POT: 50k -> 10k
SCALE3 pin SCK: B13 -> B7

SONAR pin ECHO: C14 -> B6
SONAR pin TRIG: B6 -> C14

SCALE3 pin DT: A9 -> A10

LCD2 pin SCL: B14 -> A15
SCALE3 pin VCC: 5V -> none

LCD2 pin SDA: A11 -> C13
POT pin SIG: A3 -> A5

==

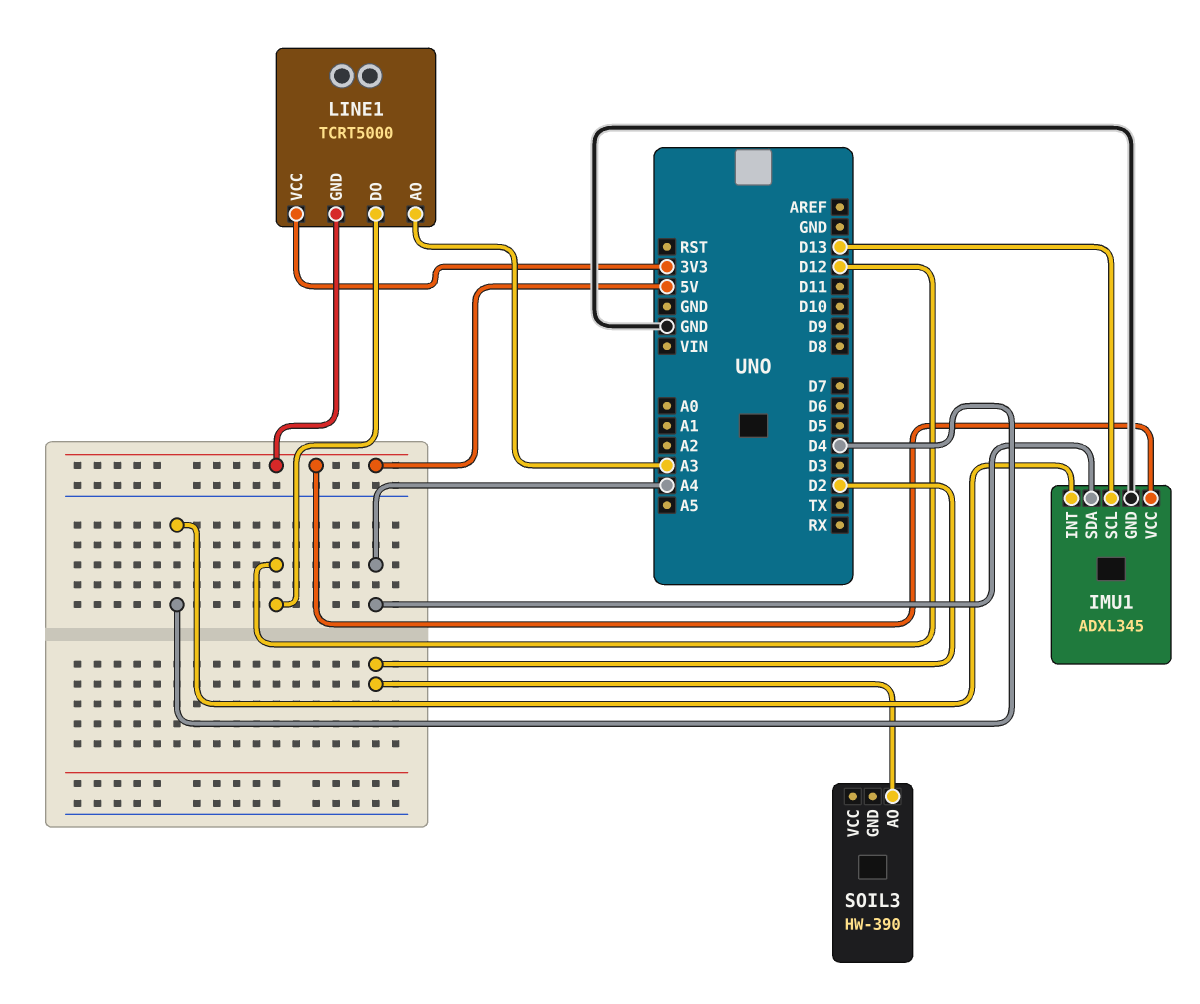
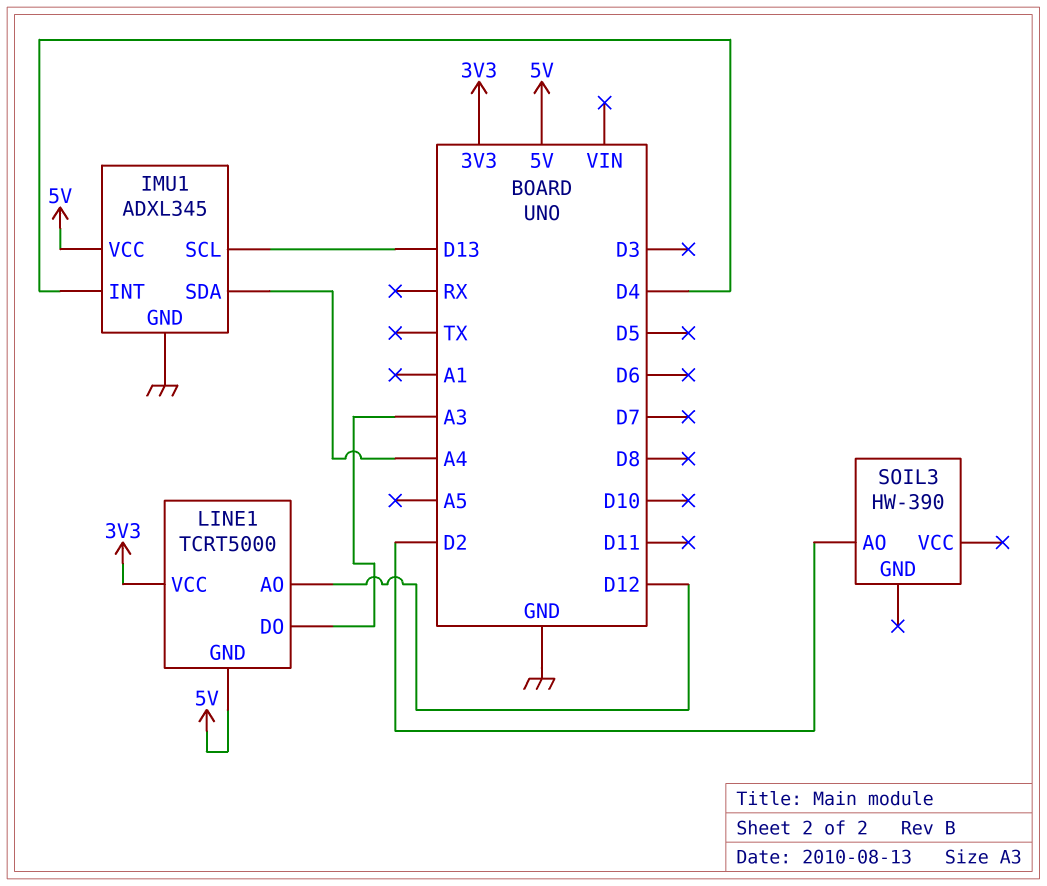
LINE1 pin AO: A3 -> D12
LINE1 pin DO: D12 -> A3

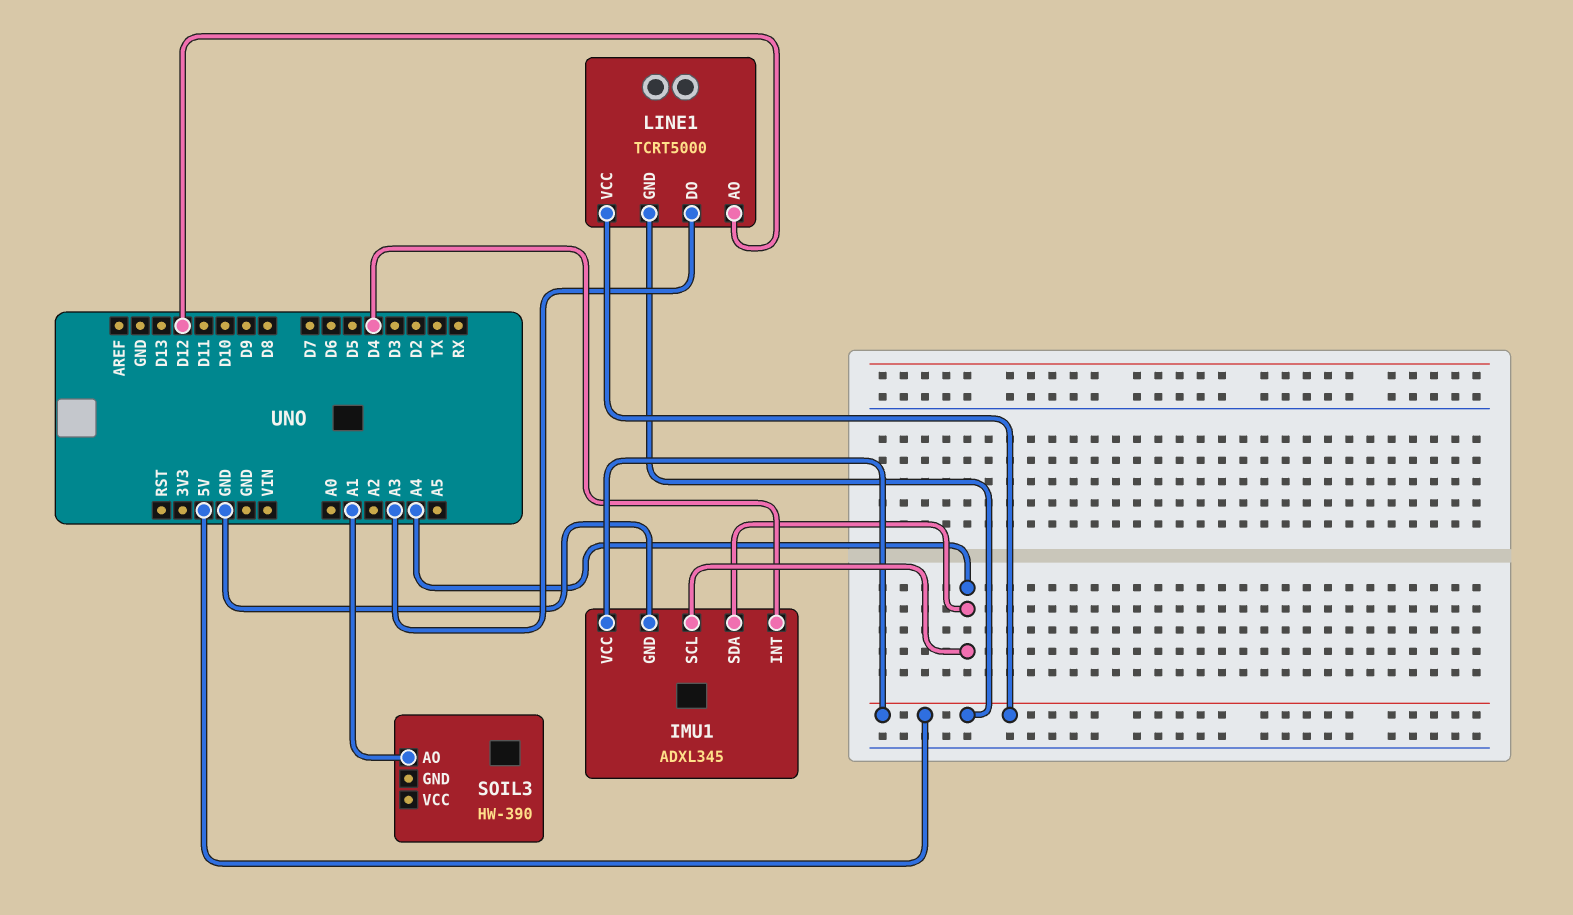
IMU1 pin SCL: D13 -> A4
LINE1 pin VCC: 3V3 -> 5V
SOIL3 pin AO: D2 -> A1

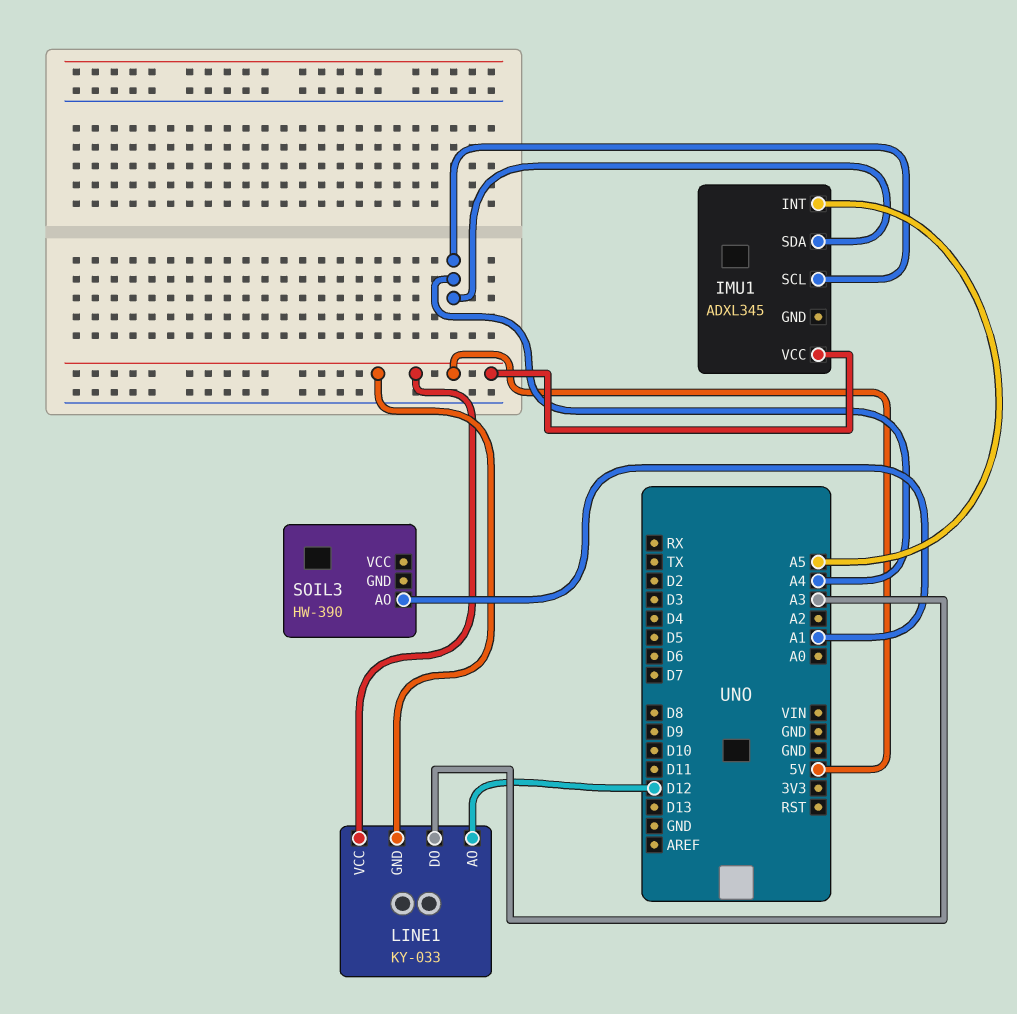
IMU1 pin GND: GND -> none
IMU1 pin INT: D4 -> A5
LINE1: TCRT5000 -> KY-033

* * *

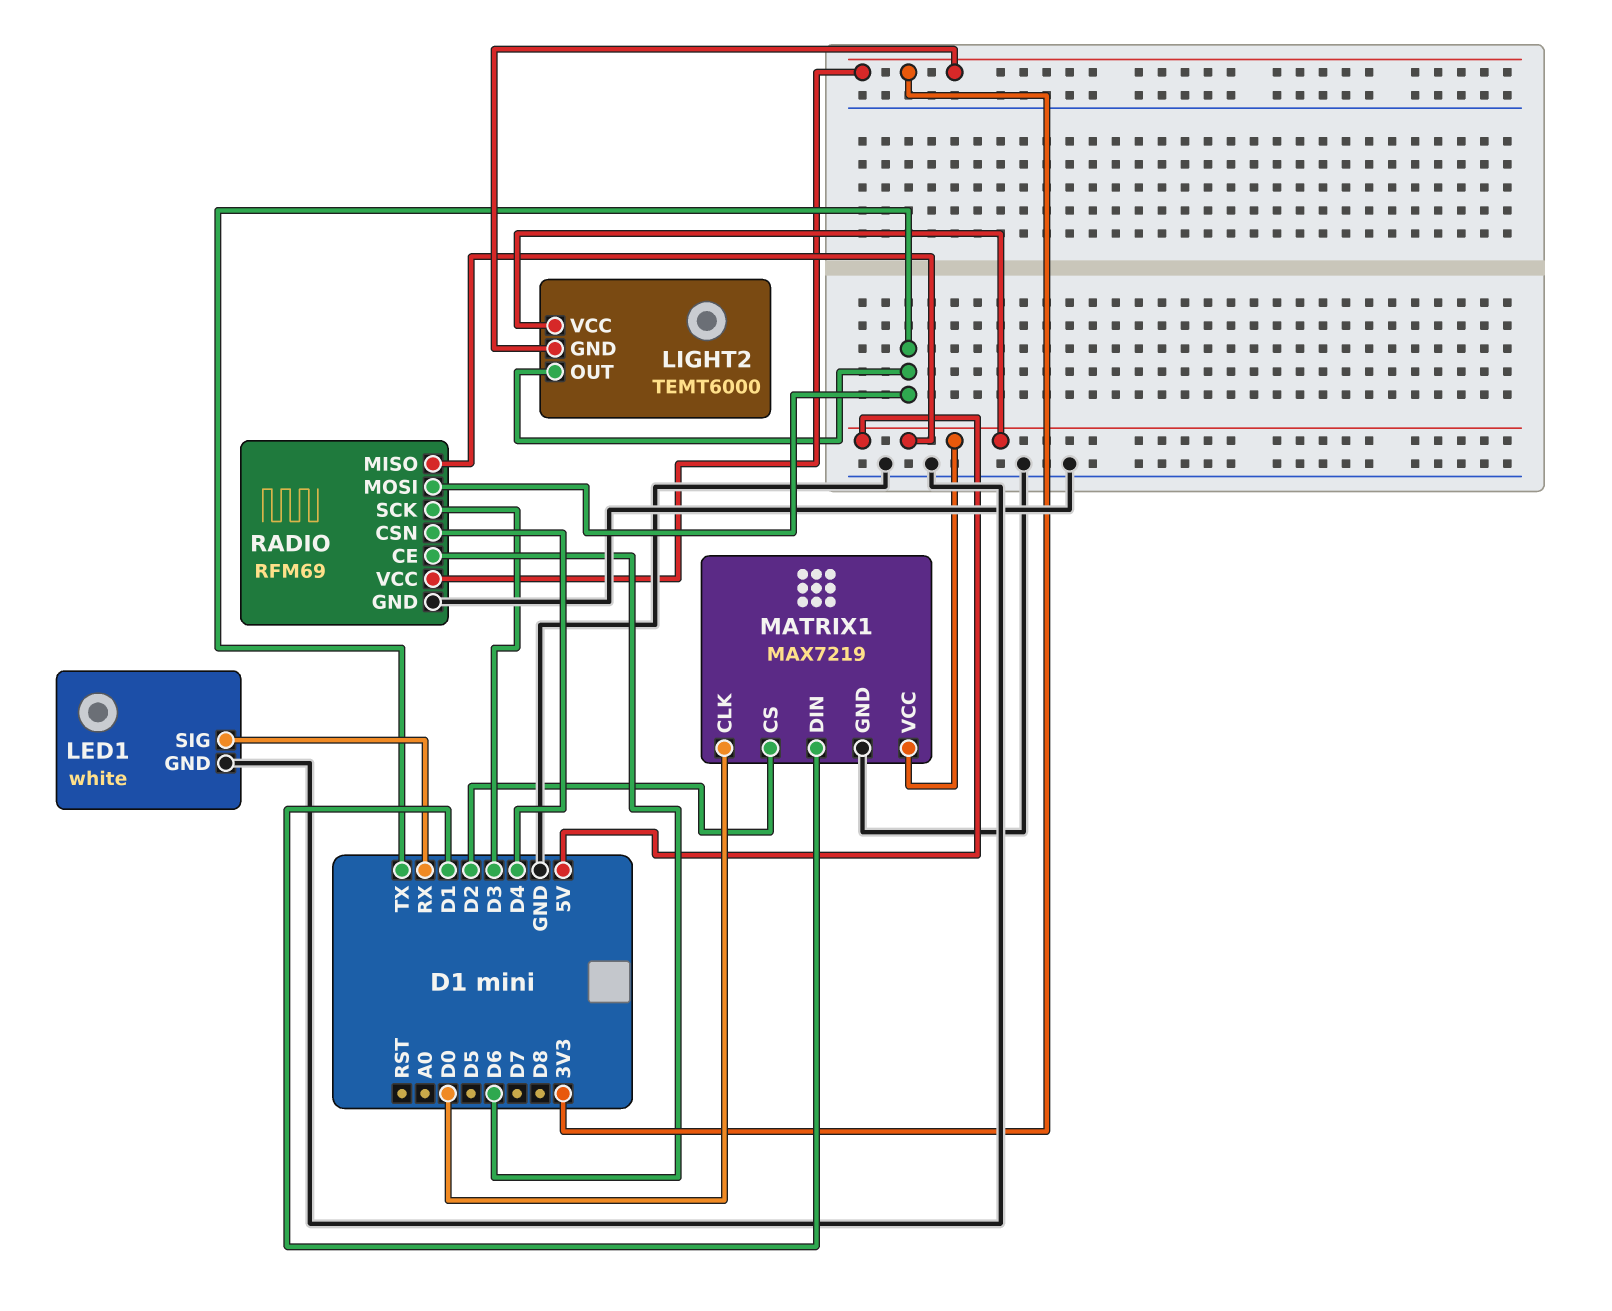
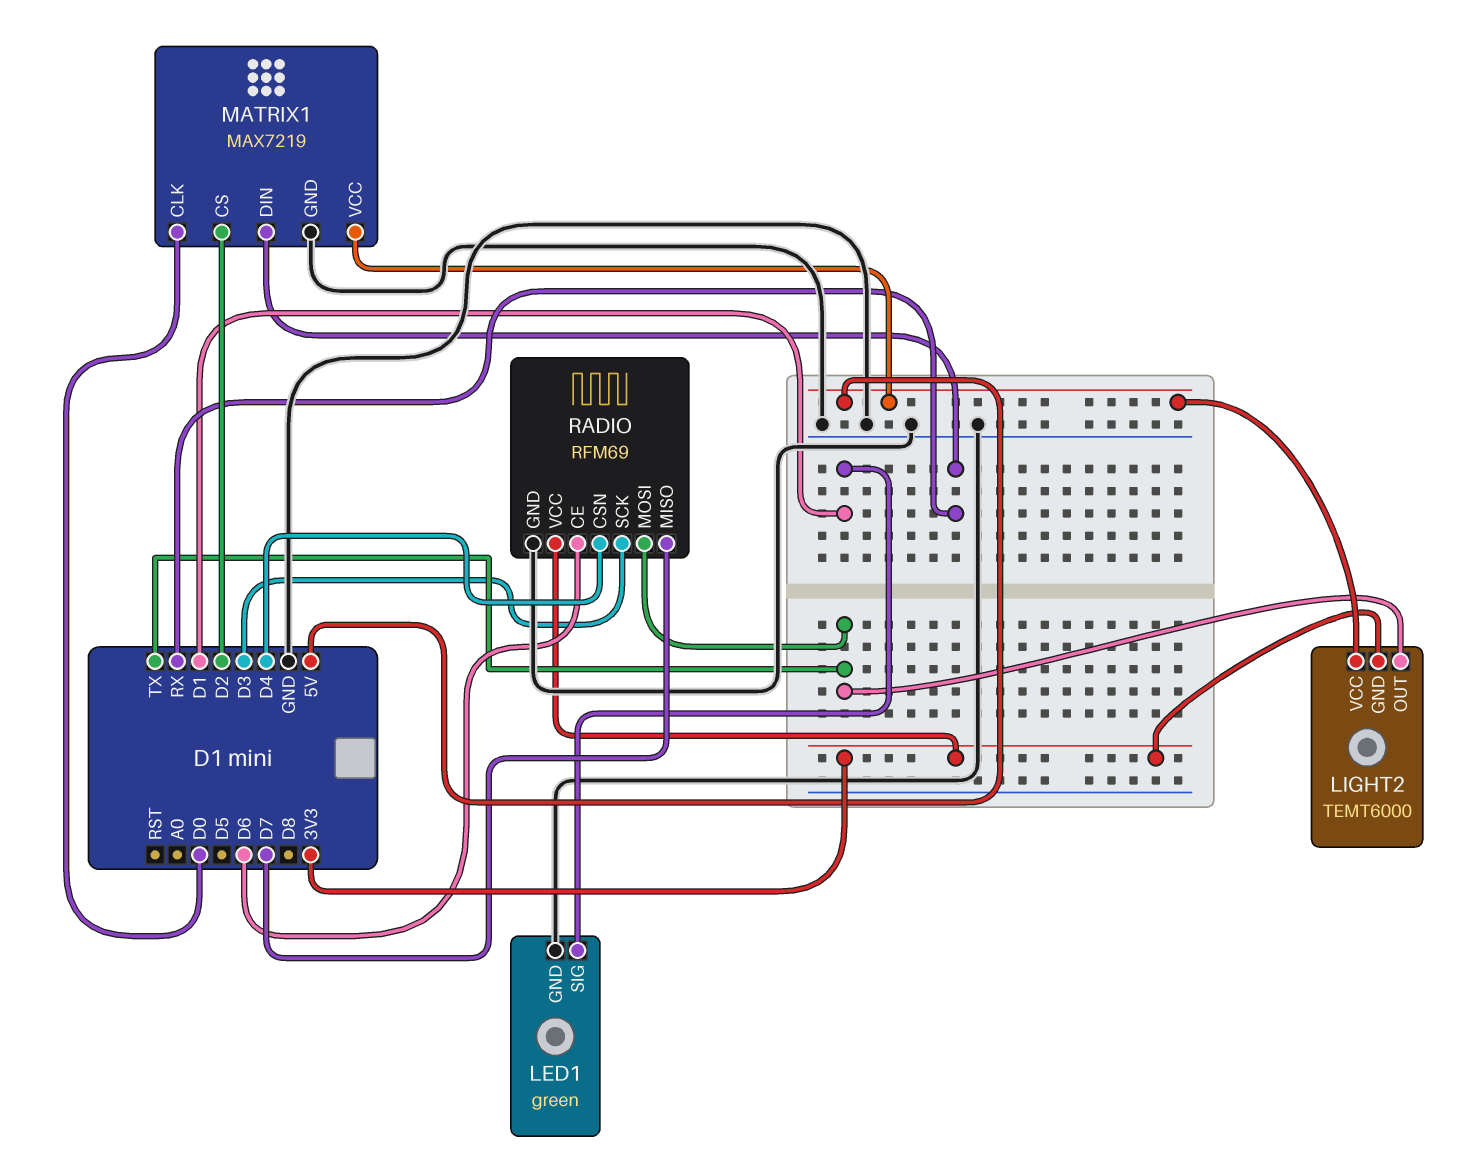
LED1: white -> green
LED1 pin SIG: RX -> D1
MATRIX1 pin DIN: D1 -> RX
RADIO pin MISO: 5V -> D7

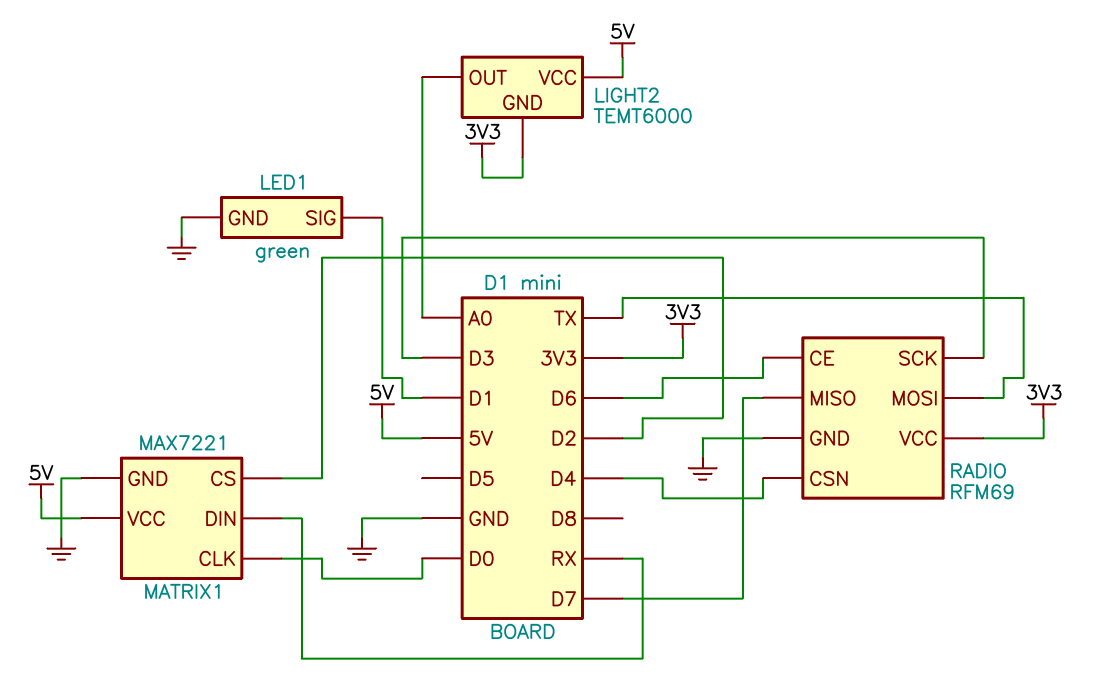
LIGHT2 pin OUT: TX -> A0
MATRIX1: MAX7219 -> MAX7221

> _Try it_: Your answer must be the exact lines from the records above, from the one containing "LINE1 pin AO: A3 -> D12" through the one containing "LINE1: TCRT5000 -> KY-033", both included, with every picture left out.

> _Solution to this problem_:
LINE1 pin AO: A3 -> D12
LINE1 pin DO: D12 -> A3

IMU1 pin SCL: D13 -> A4
LINE1 pin VCC: 3V3 -> 5V
SOIL3 pin AO: D2 -> A1

IMU1 pin GND: GND -> none
IMU1 pin INT: D4 -> A5
LINE1: TCRT5000 -> KY-033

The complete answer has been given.